**YOUR GOAL:**
Transcribe the records word for word. Leave every picture out.

(Collection entries)

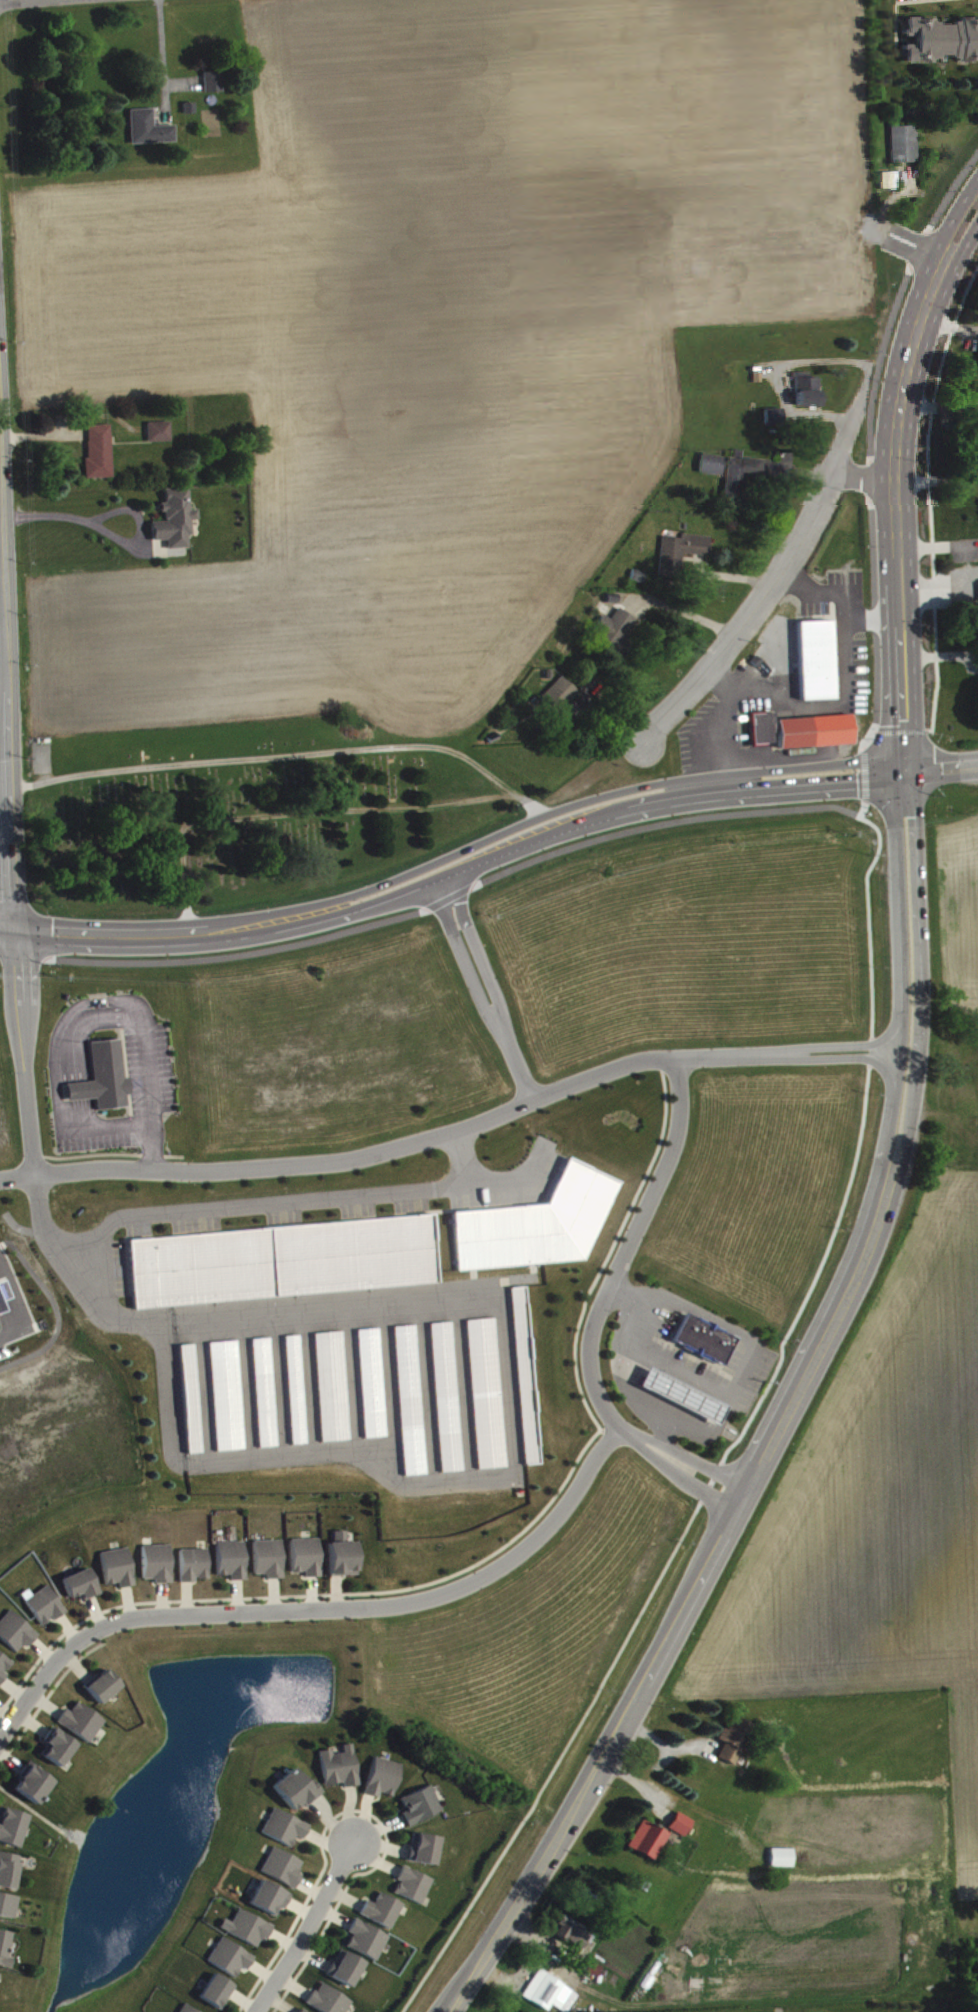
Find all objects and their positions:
road: (13, 0)
building: (943, 45)
road: (161, 57)
building: (215, 86)
building: (151, 132)
building: (908, 149)
building: (893, 186)
road: (945, 228)
road: (956, 256)
building: (810, 396)
building: (777, 422)
road: (869, 424)
building: (161, 435)
building: (100, 455)
building: (715, 470)
building: (743, 484)
road: (928, 496)
road: (888, 503)
building: (176, 523)
road: (108, 535)
building: (683, 556)
road: (760, 592)
road: (685, 613)
building: (618, 636)
road: (2, 640)
building: (817, 664)
road: (3, 685)
building: (563, 698)
road: (6, 707)
road: (899, 730)
road: (872, 731)
building: (763, 733)
road: (868, 734)
building: (817, 735)
road: (897, 750)
road: (938, 767)
traffic signals: (899, 770)
road: (863, 774)
road: (667, 821)
road: (451, 867)
road: (446, 897)
traffic signals: (12, 923)
road: (236, 954)
road: (482, 987)
road: (57, 1040)
road: (18, 1047)
building: (99, 1076)
road: (145, 1090)
road: (473, 1121)
road: (103, 1126)
road: (16, 1173)
road: (240, 1205)
building: (534, 1222)
road: (623, 1252)
building: (279, 1258)
building: (2, 1290)
road: (100, 1303)
road: (16, 1306)
building: (700, 1337)
building: (522, 1374)
building: (368, 1380)
building: (329, 1384)
building: (293, 1387)
building: (261, 1389)
building: (483, 1390)
road: (505, 1391)
building: (223, 1393)
building: (443, 1393)
building: (678, 1394)
gas station: (678, 1394)
building: (187, 1396)
building: (407, 1397)
road: (165, 1398)
road: (726, 1404)
road: (778, 1421)
road: (665, 1429)
road: (735, 1440)
road: (691, 1458)
road: (680, 1476)
building: (345, 1560)
building: (309, 1561)
building: (272, 1563)
building: (235, 1564)
building: (160, 1567)
building: (197, 1569)
building: (120, 1572)
building: (83, 1589)
road: (321, 1607)
building: (46, 1609)
building: (17, 1636)
building: (5, 1671)
building: (105, 1690)
building: (83, 1726)
building: (735, 1744)
building: (59, 1752)
building: (341, 1771)
building: (384, 1782)
building: (34, 1788)
building: (298, 1794)
building: (421, 1810)
building: (682, 1828)
building: (12, 1831)
building: (286, 1832)
building: (649, 1844)
building: (424, 1853)
building: (783, 1862)
building: (284, 1872)
building: (9, 1874)
building: (414, 1889)
building: (271, 1902)
building: (8, 1910)
building: (383, 1915)
road: (299, 1927)
building: (249, 1932)
building: (572, 1936)
building: (368, 1944)
building: (5, 1954)
building: (232, 1962)
road: (530, 1964)
building: (346, 1973)
building: (593, 1974)
building: (219, 1996)
building: (551, 1997)
building: (330, 2003)
building: (186, 2011)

**SOLUTION FOR THIS PROBLEM:**
Find all objects and their positions:
road: (13, 0)
building: (943, 45)
road: (161, 57)
building: (215, 86)
building: (151, 132)
building: (908, 149)
building: (893, 186)
road: (945, 228)
road: (956, 256)
building: (810, 396)
building: (777, 422)
road: (869, 424)
building: (161, 435)
building: (100, 455)
building: (715, 470)
building: (743, 484)
road: (928, 496)
road: (888, 503)
building: (176, 523)
road: (108, 535)
building: (683, 556)
road: (760, 592)
road: (685, 613)
building: (618, 636)
road: (2, 640)
building: (817, 664)
road: (3, 685)
building: (563, 698)
road: (6, 707)
road: (899, 730)
road: (872, 731)
building: (763, 733)
road: (868, 734)
building: (817, 735)
road: (897, 750)
road: (938, 767)
traffic signals: (899, 770)
road: (863, 774)
road: (667, 821)
road: (451, 867)
road: (446, 897)
traffic signals: (12, 923)
road: (236, 954)
road: (482, 987)
road: (57, 1040)
road: (18, 1047)
building: (99, 1076)
road: (145, 1090)
road: (473, 1121)
road: (103, 1126)
road: (16, 1173)
road: (240, 1205)
building: (534, 1222)
road: (623, 1252)
building: (279, 1258)
building: (2, 1290)
road: (100, 1303)
road: (16, 1306)
building: (700, 1337)
building: (522, 1374)
building: (368, 1380)
building: (329, 1384)
building: (293, 1387)
building: (261, 1389)
building: (483, 1390)
road: (505, 1391)
building: (223, 1393)
building: (443, 1393)
building: (678, 1394)
gas station: (678, 1394)
building: (187, 1396)
building: (407, 1397)
road: (165, 1398)
road: (726, 1404)
road: (778, 1421)
road: (665, 1429)
road: (735, 1440)
road: (691, 1458)
road: (680, 1476)
building: (345, 1560)
building: (309, 1561)
building: (272, 1563)
building: (235, 1564)
building: (160, 1567)
building: (197, 1569)
building: (120, 1572)
building: (83, 1589)
road: (321, 1607)
building: (46, 1609)
building: (17, 1636)
building: (5, 1671)
building: (105, 1690)
building: (83, 1726)
building: (735, 1744)
building: (59, 1752)
building: (341, 1771)
building: (384, 1782)
building: (34, 1788)
building: (298, 1794)
building: (421, 1810)
building: (682, 1828)
building: (12, 1831)
building: (286, 1832)
building: (649, 1844)
building: (424, 1853)
building: (783, 1862)
building: (284, 1872)
building: (9, 1874)
building: (414, 1889)
building: (271, 1902)
building: (8, 1910)
building: (383, 1915)
road: (299, 1927)
building: (249, 1932)
building: (572, 1936)
building: (368, 1944)
building: (5, 1954)
building: (232, 1962)
road: (530, 1964)
building: (346, 1973)
building: (593, 1974)
building: (219, 1996)
building: (551, 1997)
building: (330, 2003)
building: (186, 2011)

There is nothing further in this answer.